==== EXCERPTED DATA ====
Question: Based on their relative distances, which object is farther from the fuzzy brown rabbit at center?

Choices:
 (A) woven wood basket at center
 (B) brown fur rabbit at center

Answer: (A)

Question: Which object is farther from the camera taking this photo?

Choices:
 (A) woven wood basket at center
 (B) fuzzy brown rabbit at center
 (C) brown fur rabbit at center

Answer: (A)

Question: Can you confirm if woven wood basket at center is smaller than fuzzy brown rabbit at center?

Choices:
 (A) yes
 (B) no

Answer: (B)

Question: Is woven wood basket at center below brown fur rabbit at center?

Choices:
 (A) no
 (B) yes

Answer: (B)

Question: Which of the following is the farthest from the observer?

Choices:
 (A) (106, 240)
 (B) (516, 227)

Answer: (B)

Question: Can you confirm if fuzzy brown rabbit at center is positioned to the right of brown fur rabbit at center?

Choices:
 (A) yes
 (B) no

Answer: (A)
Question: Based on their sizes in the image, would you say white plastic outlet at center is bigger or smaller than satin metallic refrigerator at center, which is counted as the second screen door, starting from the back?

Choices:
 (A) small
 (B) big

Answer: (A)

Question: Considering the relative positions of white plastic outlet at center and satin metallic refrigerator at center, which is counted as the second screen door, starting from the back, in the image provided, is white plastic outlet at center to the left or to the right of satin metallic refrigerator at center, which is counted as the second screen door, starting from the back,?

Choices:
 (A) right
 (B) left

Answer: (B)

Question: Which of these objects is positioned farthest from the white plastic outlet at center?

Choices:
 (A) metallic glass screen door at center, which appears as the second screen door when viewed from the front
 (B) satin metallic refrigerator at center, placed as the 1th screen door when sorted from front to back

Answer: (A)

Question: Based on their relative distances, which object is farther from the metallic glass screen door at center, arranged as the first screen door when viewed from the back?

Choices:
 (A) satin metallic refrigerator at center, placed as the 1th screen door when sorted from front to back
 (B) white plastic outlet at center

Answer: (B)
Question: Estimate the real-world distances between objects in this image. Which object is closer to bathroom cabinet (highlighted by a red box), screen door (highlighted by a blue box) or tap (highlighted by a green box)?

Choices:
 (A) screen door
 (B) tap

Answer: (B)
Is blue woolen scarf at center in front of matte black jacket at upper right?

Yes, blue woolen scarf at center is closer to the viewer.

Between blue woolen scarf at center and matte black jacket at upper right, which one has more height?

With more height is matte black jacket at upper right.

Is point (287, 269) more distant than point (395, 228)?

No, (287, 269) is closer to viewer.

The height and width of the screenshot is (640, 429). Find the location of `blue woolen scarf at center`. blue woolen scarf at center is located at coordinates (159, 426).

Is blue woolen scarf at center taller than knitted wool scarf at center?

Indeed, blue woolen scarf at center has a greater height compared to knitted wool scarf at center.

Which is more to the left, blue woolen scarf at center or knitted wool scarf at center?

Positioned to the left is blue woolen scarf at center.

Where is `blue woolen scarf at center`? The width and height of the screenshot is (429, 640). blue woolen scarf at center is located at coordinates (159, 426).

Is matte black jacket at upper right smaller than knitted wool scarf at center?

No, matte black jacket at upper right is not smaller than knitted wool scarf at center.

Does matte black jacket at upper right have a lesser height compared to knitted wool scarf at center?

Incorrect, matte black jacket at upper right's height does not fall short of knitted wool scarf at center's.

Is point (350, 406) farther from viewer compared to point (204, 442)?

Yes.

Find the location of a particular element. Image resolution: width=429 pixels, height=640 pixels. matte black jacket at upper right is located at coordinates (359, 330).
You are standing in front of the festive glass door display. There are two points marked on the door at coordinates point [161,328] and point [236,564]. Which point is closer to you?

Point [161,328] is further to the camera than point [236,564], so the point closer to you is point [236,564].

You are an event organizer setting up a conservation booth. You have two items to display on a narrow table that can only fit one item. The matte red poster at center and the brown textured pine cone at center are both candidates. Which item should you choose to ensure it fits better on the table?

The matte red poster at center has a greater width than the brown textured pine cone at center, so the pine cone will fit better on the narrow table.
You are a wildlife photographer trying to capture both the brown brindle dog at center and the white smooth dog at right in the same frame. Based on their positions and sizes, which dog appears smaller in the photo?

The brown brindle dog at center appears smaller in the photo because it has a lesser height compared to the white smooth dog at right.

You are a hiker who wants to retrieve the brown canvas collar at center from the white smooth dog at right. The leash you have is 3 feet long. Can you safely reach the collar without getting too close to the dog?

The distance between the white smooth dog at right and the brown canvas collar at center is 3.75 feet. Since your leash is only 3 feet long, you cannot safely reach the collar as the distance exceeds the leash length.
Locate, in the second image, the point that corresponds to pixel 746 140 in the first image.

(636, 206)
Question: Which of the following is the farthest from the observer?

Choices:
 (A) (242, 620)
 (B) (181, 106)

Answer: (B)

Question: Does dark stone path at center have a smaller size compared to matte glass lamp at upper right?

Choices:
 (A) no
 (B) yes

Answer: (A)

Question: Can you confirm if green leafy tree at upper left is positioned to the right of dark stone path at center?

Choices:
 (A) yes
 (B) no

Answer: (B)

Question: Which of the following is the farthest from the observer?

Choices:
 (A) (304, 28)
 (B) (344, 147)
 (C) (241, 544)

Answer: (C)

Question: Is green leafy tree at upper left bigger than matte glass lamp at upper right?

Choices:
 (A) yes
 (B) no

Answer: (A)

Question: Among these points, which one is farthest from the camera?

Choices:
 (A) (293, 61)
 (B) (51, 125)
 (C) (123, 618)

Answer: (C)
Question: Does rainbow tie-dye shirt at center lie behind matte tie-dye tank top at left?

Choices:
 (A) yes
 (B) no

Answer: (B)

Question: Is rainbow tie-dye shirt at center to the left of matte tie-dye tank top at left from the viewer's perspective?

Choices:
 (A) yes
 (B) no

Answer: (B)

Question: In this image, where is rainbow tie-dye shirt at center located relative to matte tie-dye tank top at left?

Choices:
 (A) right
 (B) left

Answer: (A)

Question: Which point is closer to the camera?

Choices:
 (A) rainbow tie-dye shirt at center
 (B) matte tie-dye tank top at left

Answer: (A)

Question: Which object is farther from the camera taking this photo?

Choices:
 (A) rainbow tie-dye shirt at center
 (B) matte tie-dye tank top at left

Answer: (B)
====
TASK DETAILS >>
Switch "white plastic outlet" to "white plastic socket" in the rows from the line with "Question: Can you confirm if fuzzy" up to and including the line with "viewed from the back?", and give only those lines back with nothing else changed.

SOLUTION FOR THIS PROBLEM >>
Question: Can you confirm if fuzzy brown rabbit at center is positioned to the right of brown fur rabbit at center?

Choices:
 (A) yes
 (B) no

Answer: (A)
Question: Based on their sizes in the image, would you say white plastic socket at center is bigger or smaller than satin metallic refrigerator at center, which is counted as the second screen door, starting from the back?

Choices:
 (A) small
 (B) big

Answer: (A)

Question: Considering the relative positions of white plastic socket at center and satin metallic refrigerator at center, which is counted as the second screen door, starting from the back, in the image provided, is white plastic socket at center to the left or to the right of satin metallic refrigerator at center, which is counted as the second screen door, starting from the back,?

Choices:
 (A) right
 (B) left

Answer: (B)

Question: Which of these objects is positioned farthest from the white plastic socket at center?

Choices:
 (A) metallic glass screen door at center, which appears as the second screen door when viewed from the front
 (B) satin metallic refrigerator at center, placed as the 1th screen door when sorted from front to back

Answer: (A)

Question: Based on their relative distances, which object is farther from the metallic glass screen door at center, arranged as the first screen door when viewed from the back?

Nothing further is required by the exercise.